§ Required work: Only the text belongs in the copy. Transcribe the data exactly and drop any pictures.

### Records for processing ###

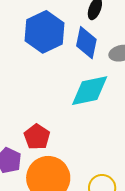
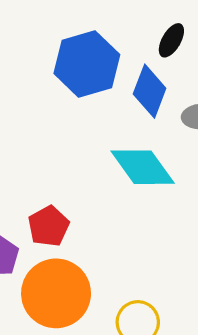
cyan diamond: (90, 91) -> (143, 167), turned 57

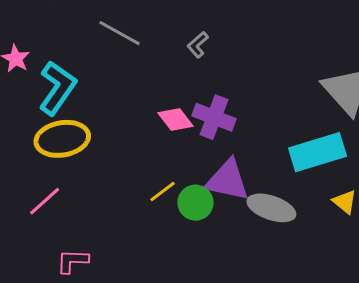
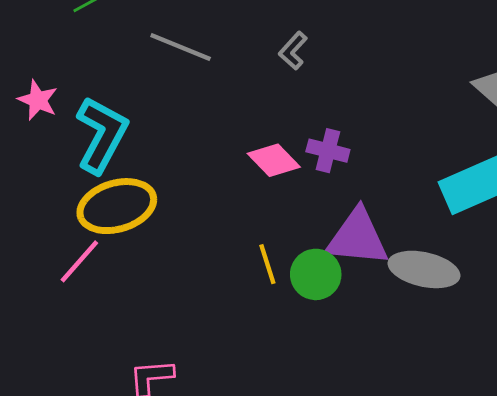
purple cross: (214, 117) -> (328, 151), size x0.7
yellow line: (163, 191) -> (267, 264), turned -64
pink line: (45, 201) -> (79, 261), moved

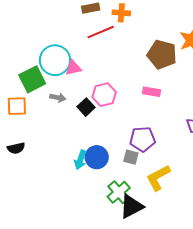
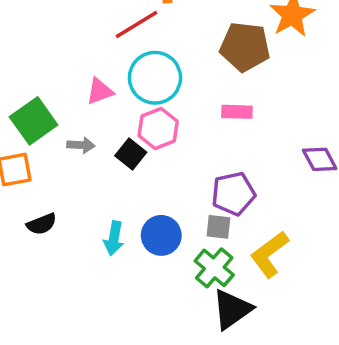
cyan circle: (55, 60) -> (155, 78), moved
black semicircle: (16, 148) -> (42, 224), moved
cyan arrow: (80, 160) -> (114, 238), moved
green cross: (119, 192) -> (214, 268), moved

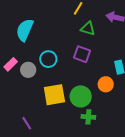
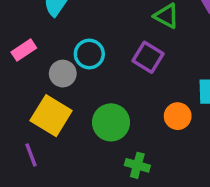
gray circle: (28, 70) -> (63, 74), moved
yellow square: (54, 95) -> (51, 116), moved, turned 30
green circle: (81, 96) -> (111, 122), moved

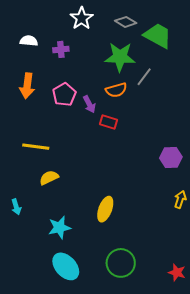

###

§ Solution to this exercise:
cyan diamond: (90, 91) -> (143, 167), turned 57

purple cross: (214, 117) -> (328, 151), size x0.7
yellow line: (163, 191) -> (267, 264), turned -64
pink line: (45, 201) -> (79, 261), moved

cyan circle: (55, 60) -> (155, 78), moved
black semicircle: (16, 148) -> (42, 224), moved
cyan arrow: (80, 160) -> (114, 238), moved
green cross: (119, 192) -> (214, 268), moved

gray circle: (28, 70) -> (63, 74), moved
yellow square: (54, 95) -> (51, 116), moved, turned 30
green circle: (81, 96) -> (111, 122), moved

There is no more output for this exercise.